> ACTION ITEM: What is the number of lines in the entries that include the word "blue"? Respond with the number only.

> RECORD EXCERPTS:
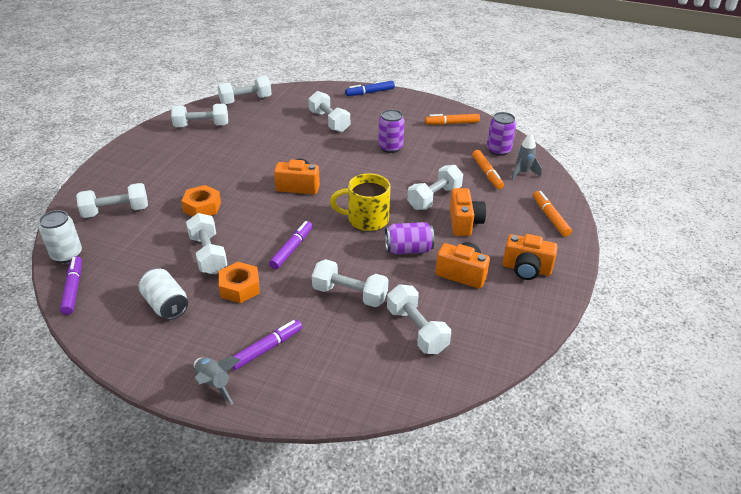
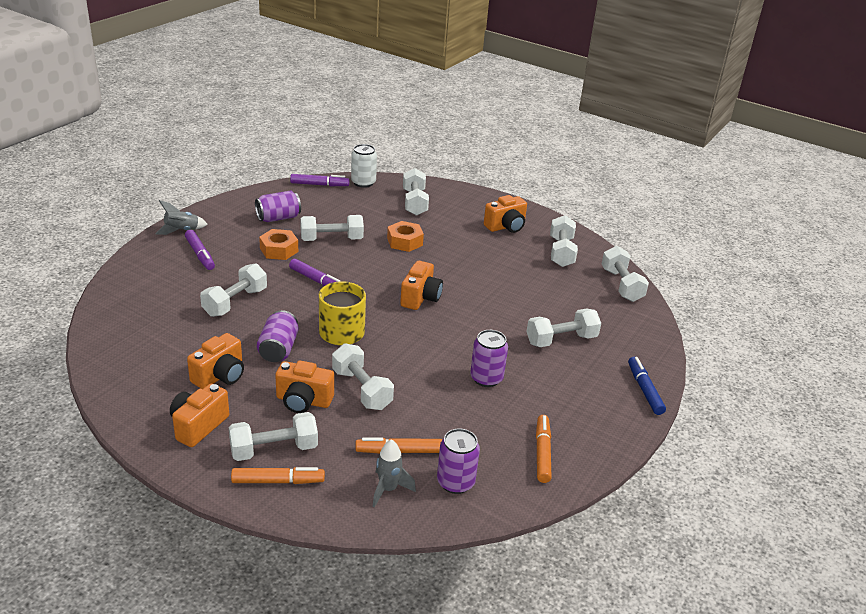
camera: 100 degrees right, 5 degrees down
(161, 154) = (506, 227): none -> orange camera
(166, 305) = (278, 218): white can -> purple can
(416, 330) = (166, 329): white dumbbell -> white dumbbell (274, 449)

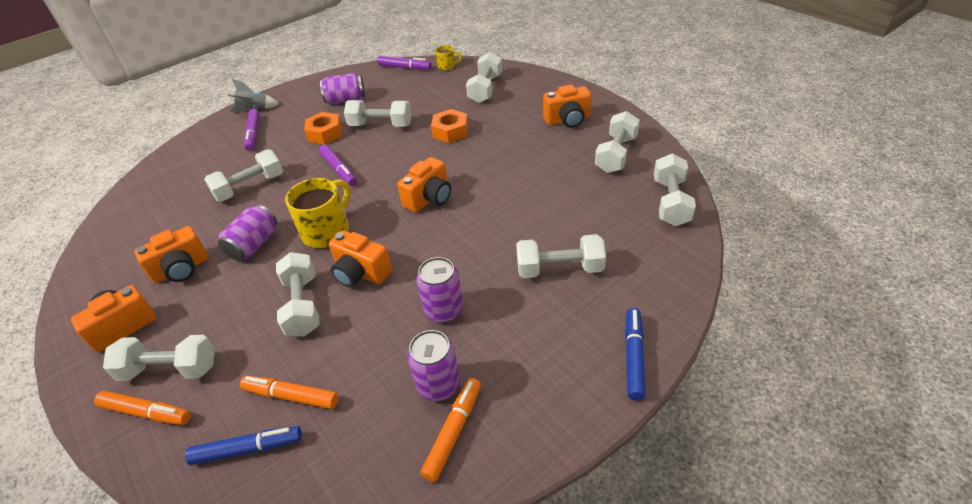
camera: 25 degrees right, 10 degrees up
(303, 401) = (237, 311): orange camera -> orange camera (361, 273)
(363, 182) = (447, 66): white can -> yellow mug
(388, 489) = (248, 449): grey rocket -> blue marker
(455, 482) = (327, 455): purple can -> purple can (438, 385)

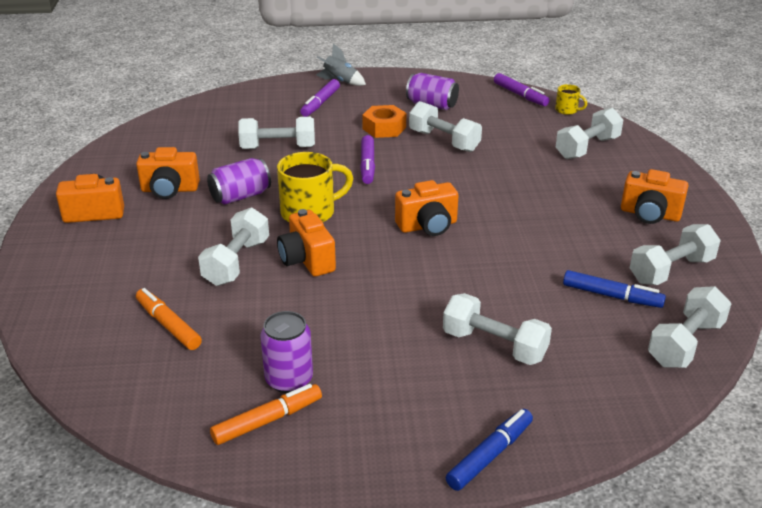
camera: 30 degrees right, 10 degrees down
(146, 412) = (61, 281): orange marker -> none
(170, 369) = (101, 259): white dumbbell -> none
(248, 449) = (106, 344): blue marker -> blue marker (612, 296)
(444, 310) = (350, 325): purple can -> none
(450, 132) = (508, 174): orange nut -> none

> SOLUTION: 2